▸ **RECORD EXCERPTS**

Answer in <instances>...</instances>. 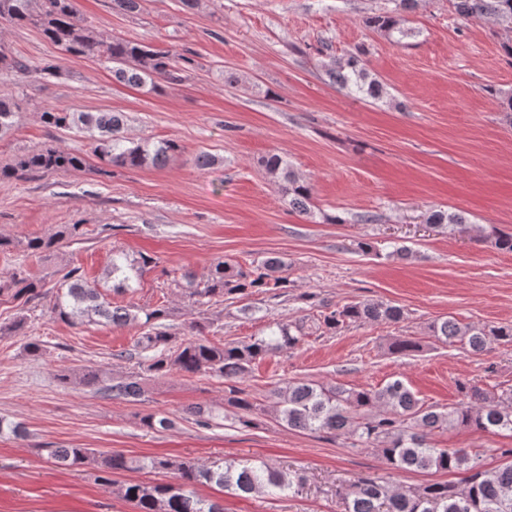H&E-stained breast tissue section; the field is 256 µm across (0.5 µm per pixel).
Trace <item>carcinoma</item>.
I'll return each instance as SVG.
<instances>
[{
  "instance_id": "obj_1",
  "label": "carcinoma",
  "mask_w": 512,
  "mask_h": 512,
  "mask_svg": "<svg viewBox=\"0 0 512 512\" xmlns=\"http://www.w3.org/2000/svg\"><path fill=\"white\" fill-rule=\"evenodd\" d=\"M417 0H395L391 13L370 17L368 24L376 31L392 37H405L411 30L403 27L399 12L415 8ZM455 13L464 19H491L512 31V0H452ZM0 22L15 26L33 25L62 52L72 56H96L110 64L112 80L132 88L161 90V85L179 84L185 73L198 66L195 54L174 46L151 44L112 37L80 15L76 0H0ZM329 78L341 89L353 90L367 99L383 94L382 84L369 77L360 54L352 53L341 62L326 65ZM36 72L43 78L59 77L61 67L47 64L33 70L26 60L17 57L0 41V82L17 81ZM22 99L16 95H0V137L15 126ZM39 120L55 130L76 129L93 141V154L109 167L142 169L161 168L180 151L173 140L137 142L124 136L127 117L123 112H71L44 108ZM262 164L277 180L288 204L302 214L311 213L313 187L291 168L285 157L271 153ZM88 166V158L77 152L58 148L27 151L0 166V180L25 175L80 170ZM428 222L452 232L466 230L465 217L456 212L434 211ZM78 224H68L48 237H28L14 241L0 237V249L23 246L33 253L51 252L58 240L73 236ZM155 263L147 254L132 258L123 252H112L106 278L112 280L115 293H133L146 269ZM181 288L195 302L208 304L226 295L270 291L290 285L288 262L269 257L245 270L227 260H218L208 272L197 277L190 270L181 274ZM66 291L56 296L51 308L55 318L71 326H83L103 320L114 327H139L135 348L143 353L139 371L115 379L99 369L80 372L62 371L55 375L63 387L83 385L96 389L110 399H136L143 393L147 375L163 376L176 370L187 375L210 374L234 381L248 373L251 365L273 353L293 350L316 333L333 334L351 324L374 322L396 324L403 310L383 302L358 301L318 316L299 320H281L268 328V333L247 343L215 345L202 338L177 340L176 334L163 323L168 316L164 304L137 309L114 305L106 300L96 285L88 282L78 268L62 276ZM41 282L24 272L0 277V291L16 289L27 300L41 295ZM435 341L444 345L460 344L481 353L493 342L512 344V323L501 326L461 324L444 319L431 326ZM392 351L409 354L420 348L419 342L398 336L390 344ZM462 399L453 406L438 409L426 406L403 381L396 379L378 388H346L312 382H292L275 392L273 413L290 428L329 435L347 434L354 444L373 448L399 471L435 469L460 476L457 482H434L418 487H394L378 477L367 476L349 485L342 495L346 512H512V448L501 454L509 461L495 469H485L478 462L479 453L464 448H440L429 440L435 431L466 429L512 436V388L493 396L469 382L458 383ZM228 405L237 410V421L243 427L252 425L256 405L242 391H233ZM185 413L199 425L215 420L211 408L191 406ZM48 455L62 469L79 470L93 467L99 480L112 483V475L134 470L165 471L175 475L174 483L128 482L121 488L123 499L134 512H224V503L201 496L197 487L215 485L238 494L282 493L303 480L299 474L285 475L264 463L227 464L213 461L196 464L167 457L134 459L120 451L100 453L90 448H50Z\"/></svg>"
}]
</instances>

▸ **AIM OF THE TASK**
Search the entries for the word "carcinoma", then list each line that holds it.

▸ **EXPECTED OUTPUT**
Trace <item>carcinoma</item>.
  "label": "carcinoma",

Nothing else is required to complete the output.